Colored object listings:
>>

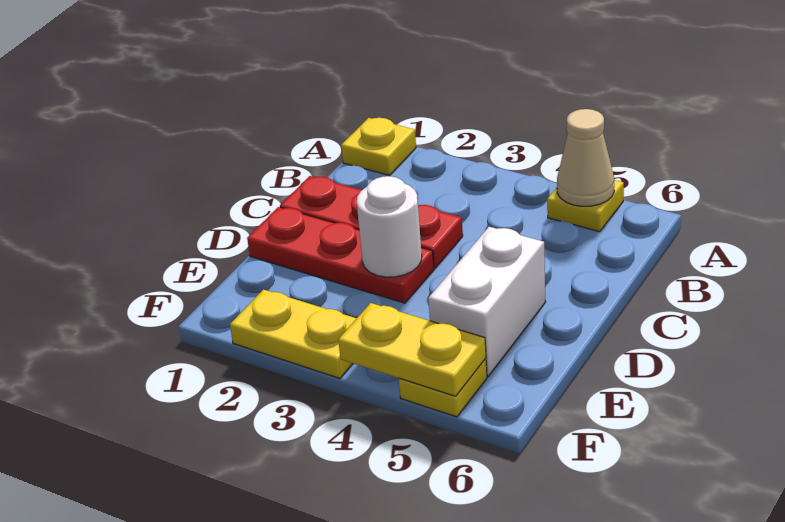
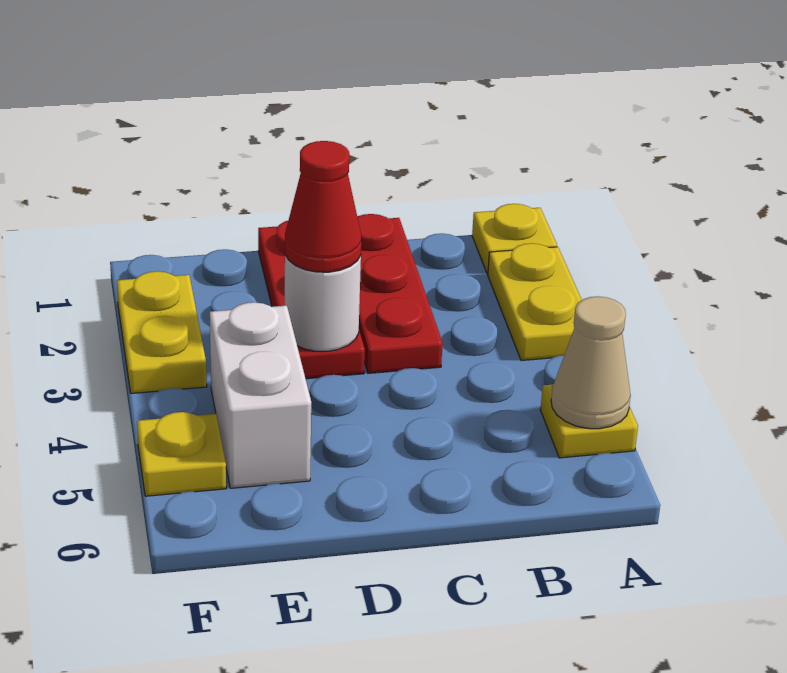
none -> red 1x1 cone [285,141,361,272]
white 1x2 brick [428,227,545,376] -> white 1x2 brick turned to [210,302,311,488]
yellow 1x2 plate [338,303,486,396] -> yellow 1x2 plate moved to [488,243,582,361]

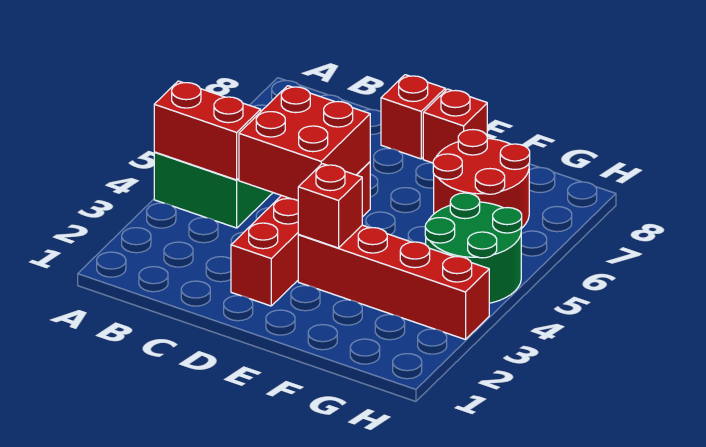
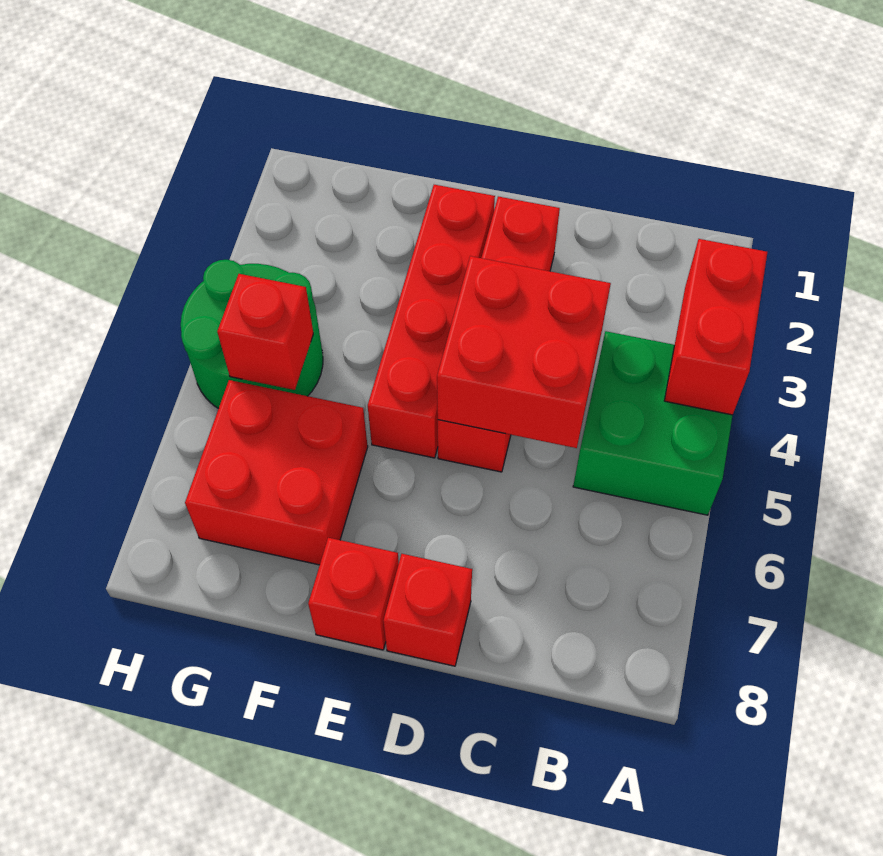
red 1x2 brick [154,81,261,180] -> red 1x2 brick turned to [664,239,767,415]
red 1x4 brick [298,225,489,340] -> red 1x4 brick turned to [368,185,495,458]
red 1x1 brick [298,164,362,248] -> red 1x1 brick moved to [217,274,313,390]
red 2x2 round brick [433,130,530,229] -> red 2x2 brick [185,380,368,565]

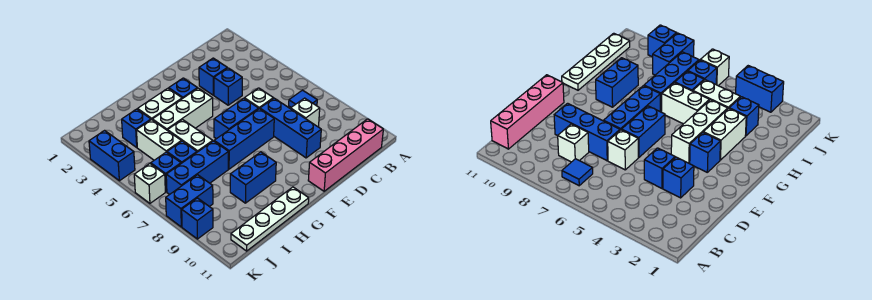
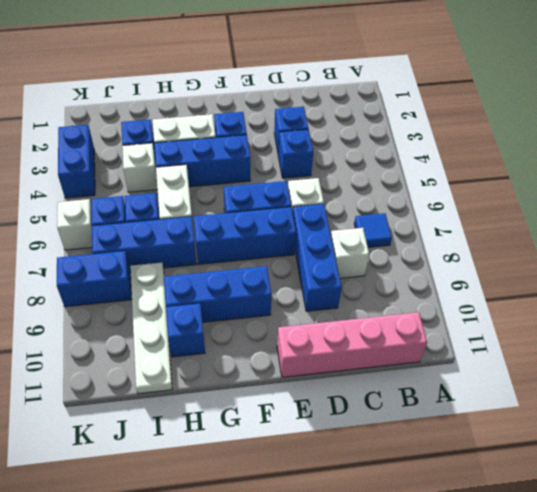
white 1x3 brick [152,88,213,131] -> blue 1x3 brick [154,135,250,187]
blue 1x2 brick [230,152,276,203] -> blue 1x3 brick [164,266,271,322]
white 1x4 plate [231,187,309,251] -> white 1x4 plate turned to [130,262,172,394]
white 1x2 brick [137,120,181,160] -> white 1x1 brick [122,143,158,192]
blue 1x1 brick [182,198,213,239] -> blue 1x1 brick moved to [166,304,205,357]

<<

• [Problem to solve]:
Filter the entries down to the lines that include the string "turned".

• [Response to the exercise]:
white 1x2 brick [428,227,545,376] -> white 1x2 brick turned to [210,302,311,488]
red 1x2 brick [154,81,261,180] -> red 1x2 brick turned to [664,239,767,415]
red 1x4 brick [298,225,489,340] -> red 1x4 brick turned to [368,185,495,458]
white 1x4 plate [231,187,309,251] -> white 1x4 plate turned to [130,262,172,394]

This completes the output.